EXTRACTED DATA Start Marker

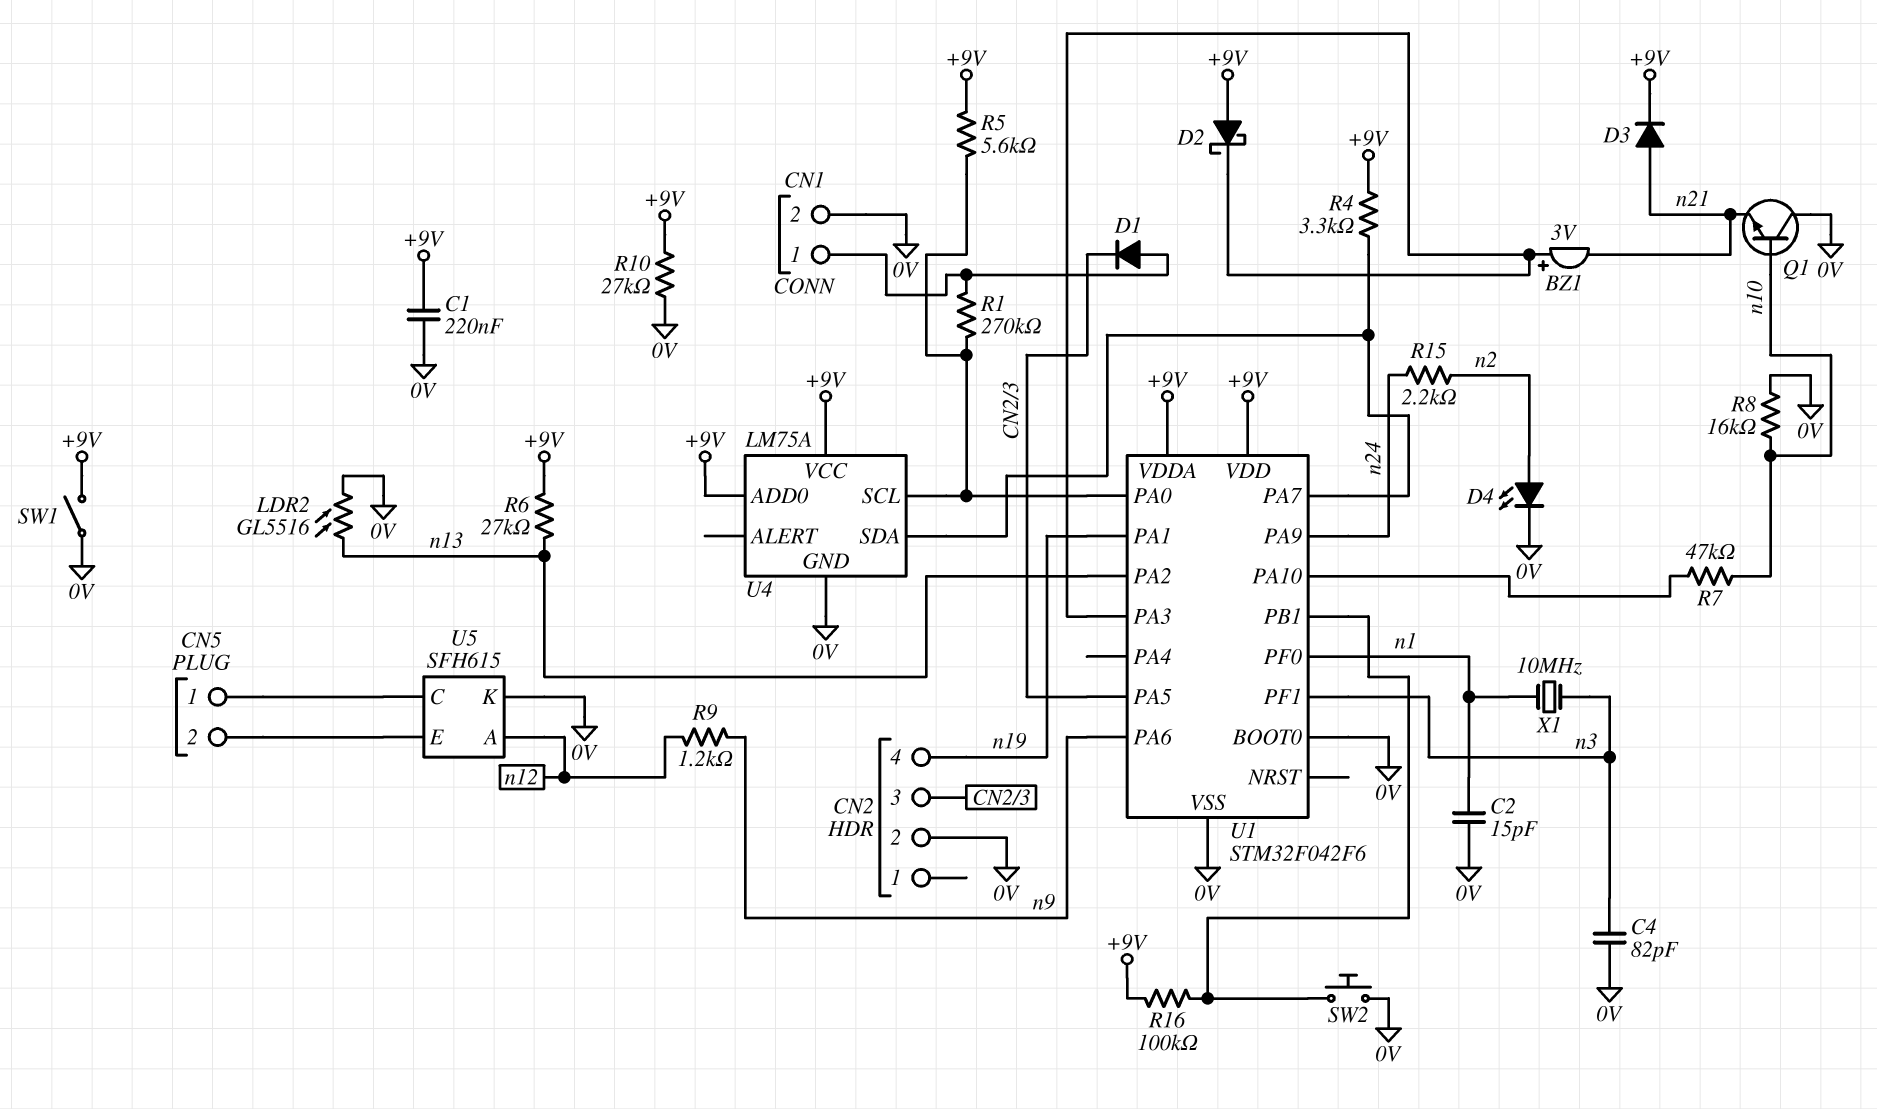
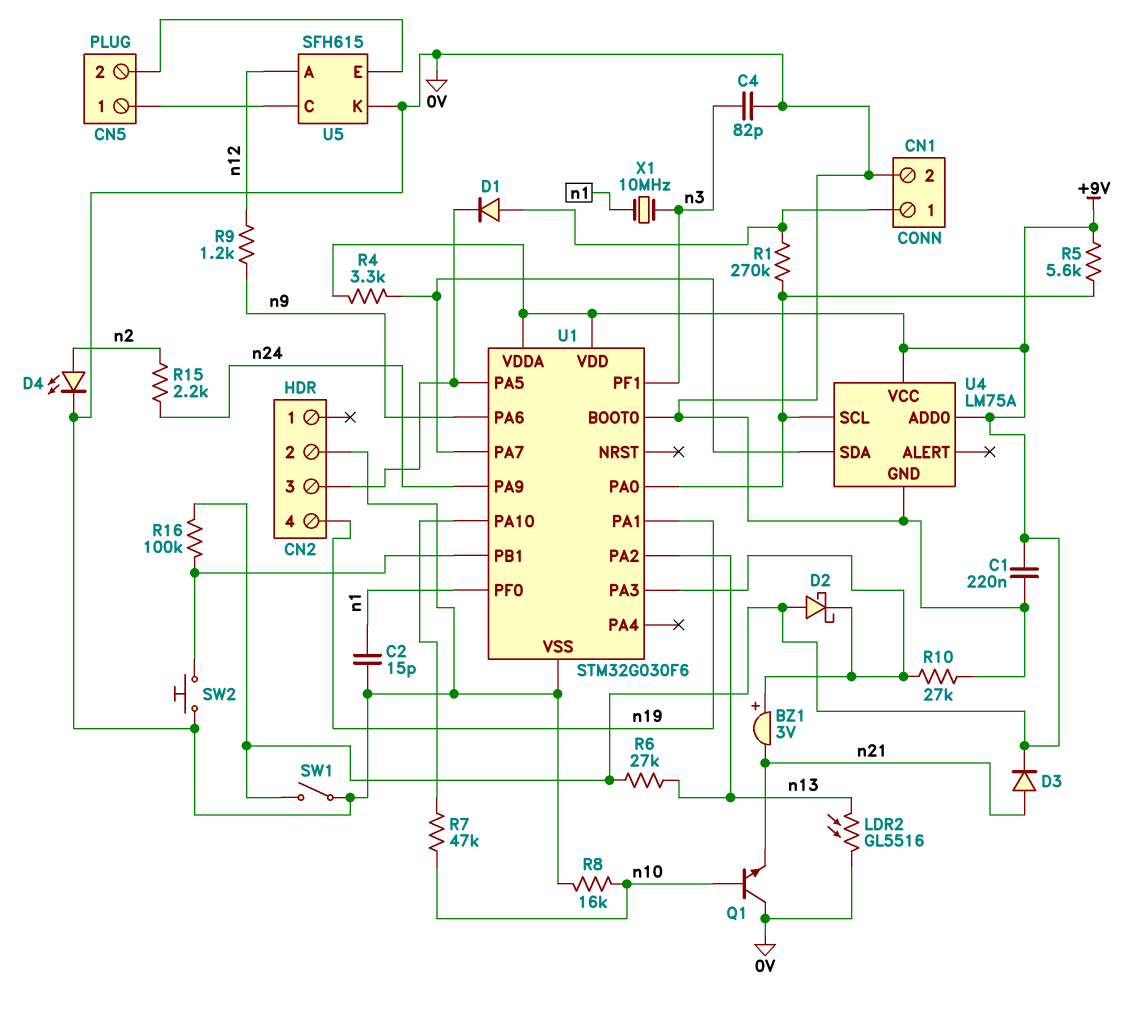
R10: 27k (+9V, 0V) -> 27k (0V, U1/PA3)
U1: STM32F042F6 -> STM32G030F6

EXTRACTED DATA End Marker
EXTRACTED DATA Start Marker

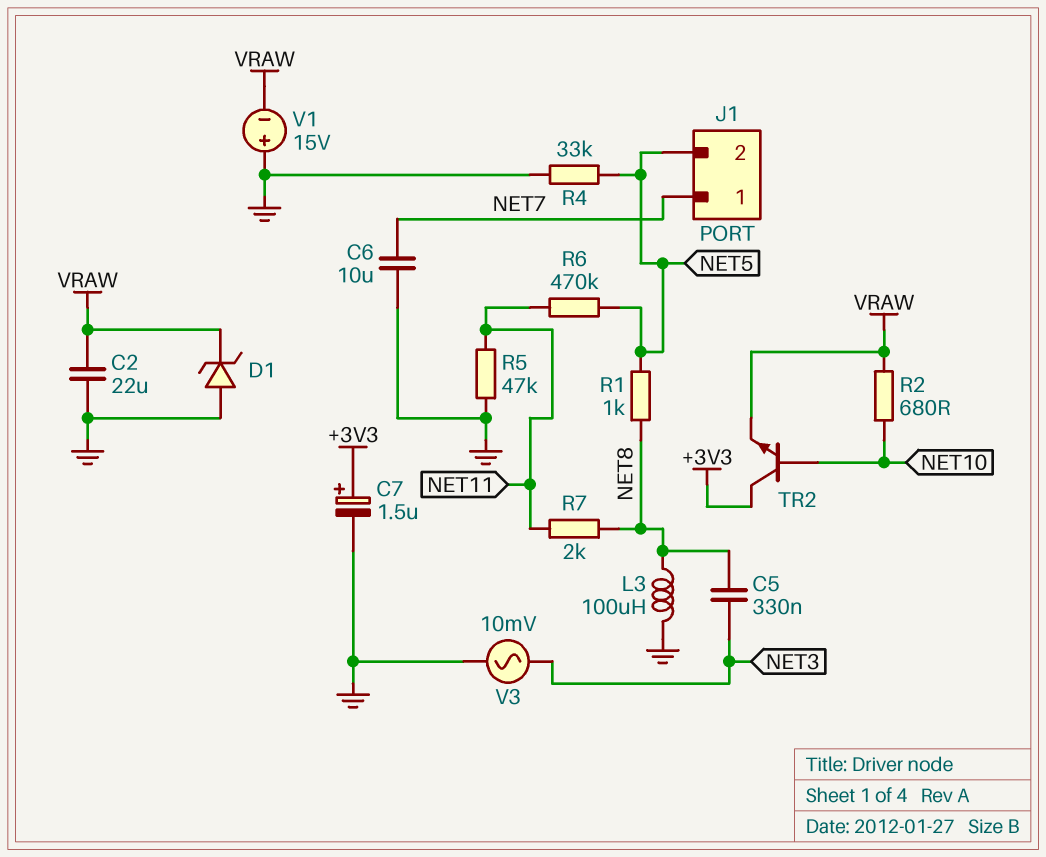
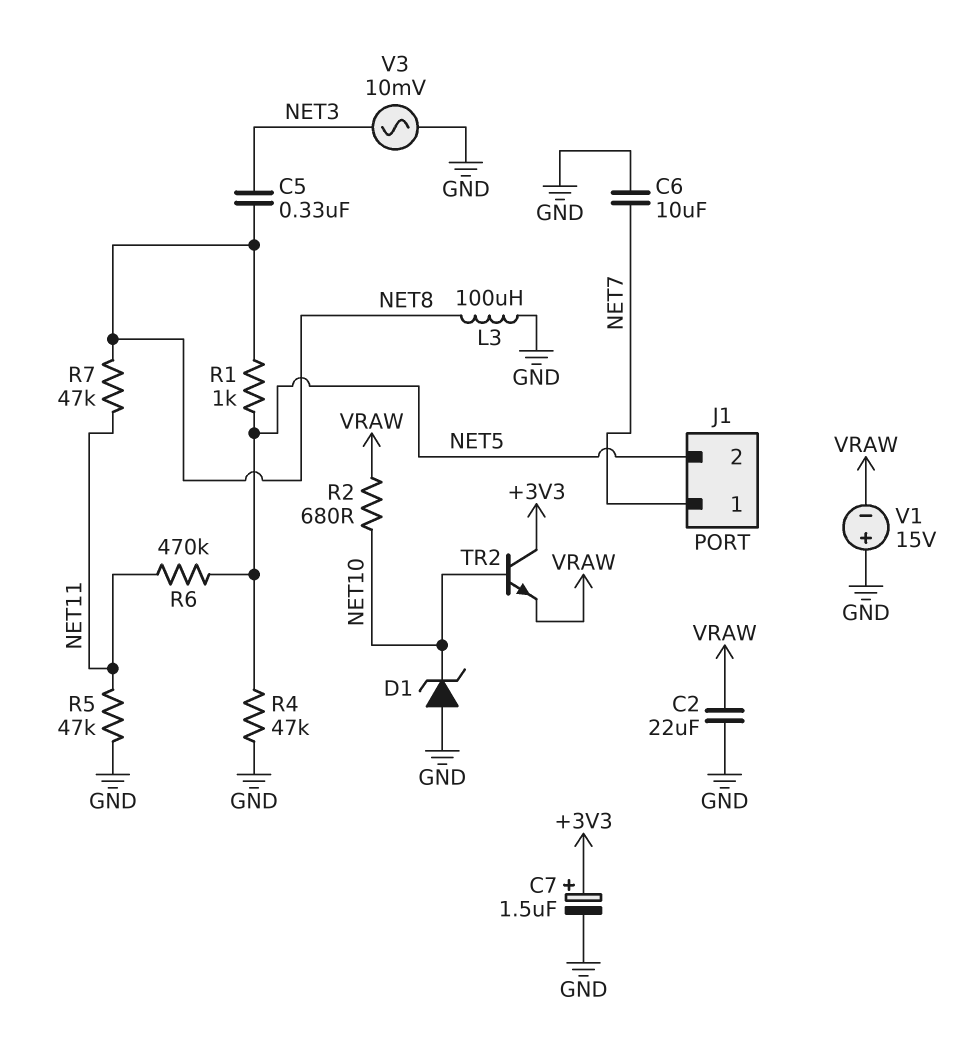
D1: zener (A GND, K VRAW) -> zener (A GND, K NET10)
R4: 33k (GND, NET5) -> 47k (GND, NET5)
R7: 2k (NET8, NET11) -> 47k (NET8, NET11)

EXTRACTED DATA End Marker

_THE TASK_: Start with the line above that contains "R10: 27k (+9V, 0V) -> 27k (0V, U1/PA3)" and end with the line that contains "U1: STM32F042F6 -> STM32G030F6". Write out those lines exactly, and only those.

_PROBLEM SOLUTION_:
R10: 27k (+9V, 0V) -> 27k (0V, U1/PA3)
U1: STM32F042F6 -> STM32G030F6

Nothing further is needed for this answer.